## Given data
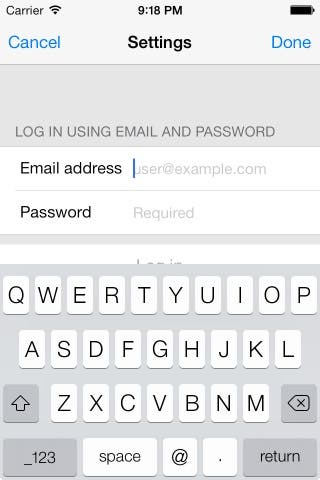
I want to click on qwerty keypad, so click(x=182, y=302).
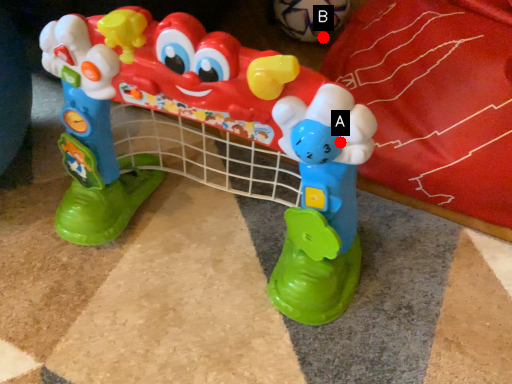
Question: Two points are circled on the image, labeled by A and B beside each circle. Which point is further to the camera?

Choices:
 (A) A is further
 (B) B is further

Answer: (B)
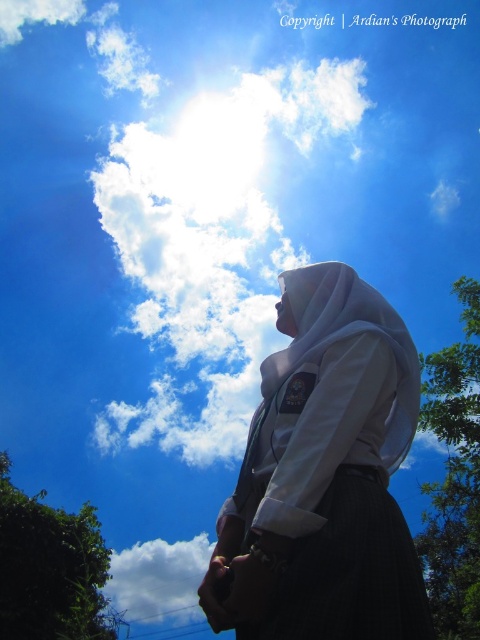
Question: Is white matte uniform at center bigger than white fluffy cloud at lower left?

Choices:
 (A) yes
 (B) no

Answer: (B)

Question: Is white matte uniform at center bigger than white fluffy cloud at lower left?

Choices:
 (A) yes
 (B) no

Answer: (B)

Question: Which of the following is the closest to the observer?

Choices:
 (A) white matte uniform at center
 (B) white fluffy cloud at lower left

Answer: (A)

Question: Does white matte uniform at center appear over white fluffy cloud at lower left?

Choices:
 (A) no
 (B) yes

Answer: (B)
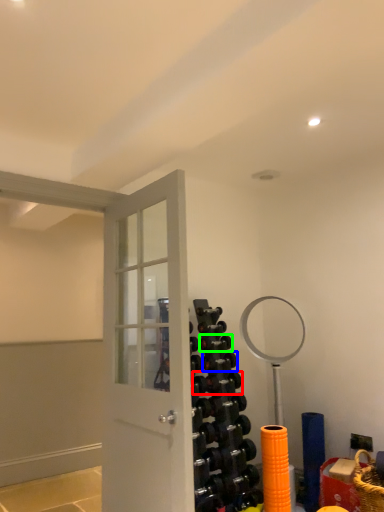
Question: Which object is the farthest from dumbbell (highlighted by a red box)? Choose among these: dumbbell (highlighted by a blue box) or dumbbell (highlighted by a green box).

Choices:
 (A) dumbbell
 (B) dumbbell

Answer: (B)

## What to work on
Show every line in the listing above that contains the word "Which".

## Result of the task
Question: Two points are circled on the image, labeled by A and B beside each circle. Which point is further to the camera?
Question: Which of the following is the closest to the observer?
Question: Which object is the farthest from dumbbell (highlighted by a red box)? Choose among these: dumbbell (highlighted by a blue box) or dumbbell (highlighted by a green box).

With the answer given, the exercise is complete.